#### YOUR TASK
Find every line containing the string "ellipse" in the data below, and report how many there are, with no other words.

Geometric shape edit sequences
======

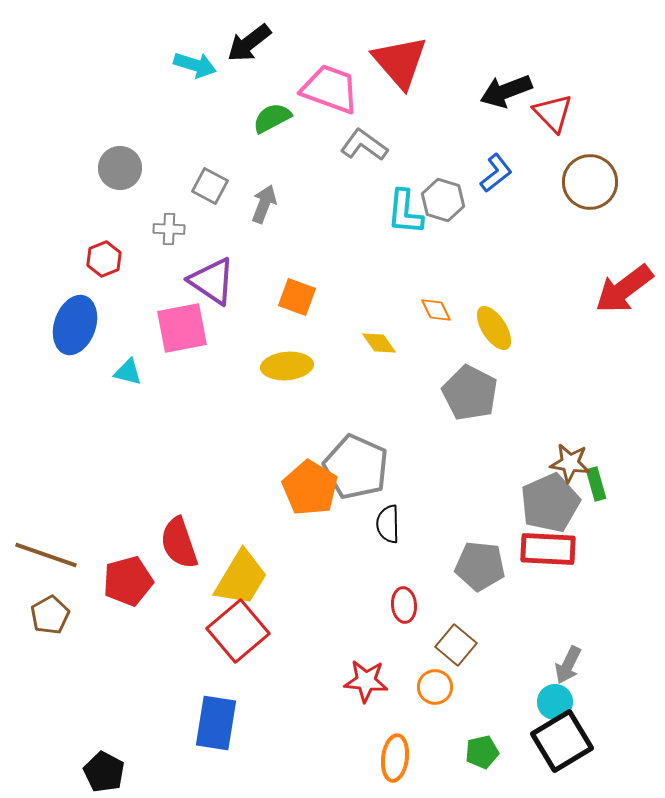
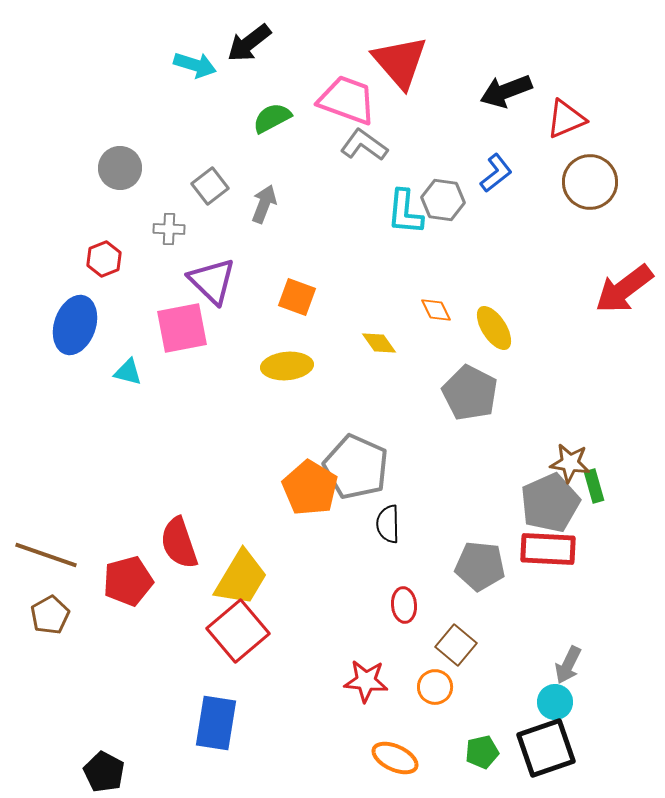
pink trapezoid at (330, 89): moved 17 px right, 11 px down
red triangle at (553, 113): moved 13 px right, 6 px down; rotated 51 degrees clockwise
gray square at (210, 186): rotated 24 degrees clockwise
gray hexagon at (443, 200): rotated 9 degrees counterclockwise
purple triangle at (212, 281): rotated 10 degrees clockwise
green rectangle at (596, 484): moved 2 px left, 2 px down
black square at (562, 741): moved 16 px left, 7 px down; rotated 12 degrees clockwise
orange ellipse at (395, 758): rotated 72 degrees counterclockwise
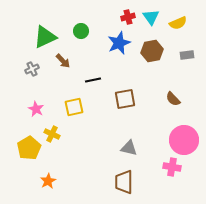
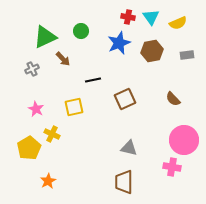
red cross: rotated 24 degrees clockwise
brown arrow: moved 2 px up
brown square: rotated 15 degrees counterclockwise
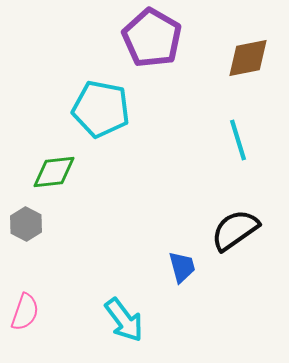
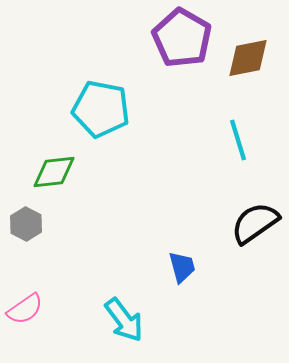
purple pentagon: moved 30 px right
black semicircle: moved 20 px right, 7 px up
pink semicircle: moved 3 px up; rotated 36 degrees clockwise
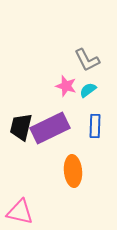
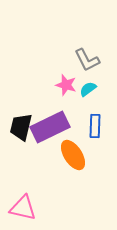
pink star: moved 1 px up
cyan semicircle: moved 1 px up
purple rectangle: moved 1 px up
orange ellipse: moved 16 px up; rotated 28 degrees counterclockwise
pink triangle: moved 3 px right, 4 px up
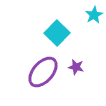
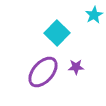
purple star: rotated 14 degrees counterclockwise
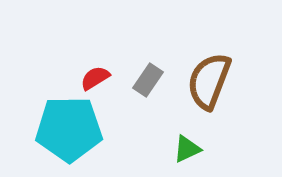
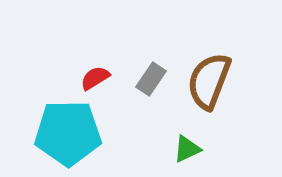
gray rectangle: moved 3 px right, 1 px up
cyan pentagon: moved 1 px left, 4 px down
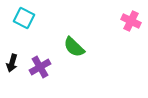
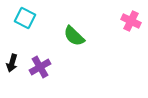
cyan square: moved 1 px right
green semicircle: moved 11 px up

======

#### RESPONSE
2